What you need to do >> Quote the whole listing word for word. Do not include the pictures.

Data >>

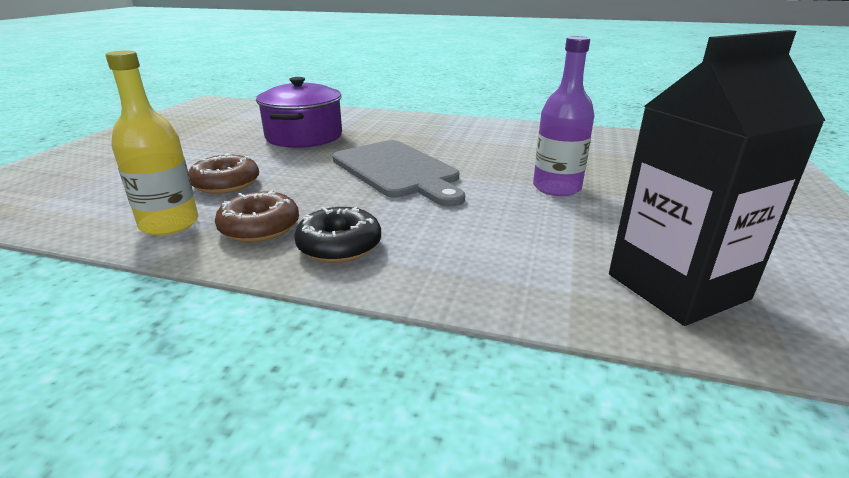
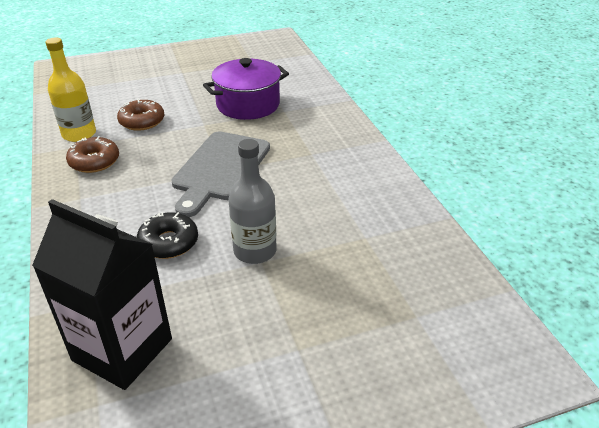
camera: 55 degrees right, 10 degrees up
(339, 246) = (91, 197): black donut -> black donut (169, 242)
(557, 188) = (255, 251): purple bottle -> grey bottle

Answer to this problem >>
camera: 55 degrees right, 10 degrees up
(339, 246) = (91, 197): black donut -> black donut (169, 242)
(557, 188) = (255, 251): purple bottle -> grey bottle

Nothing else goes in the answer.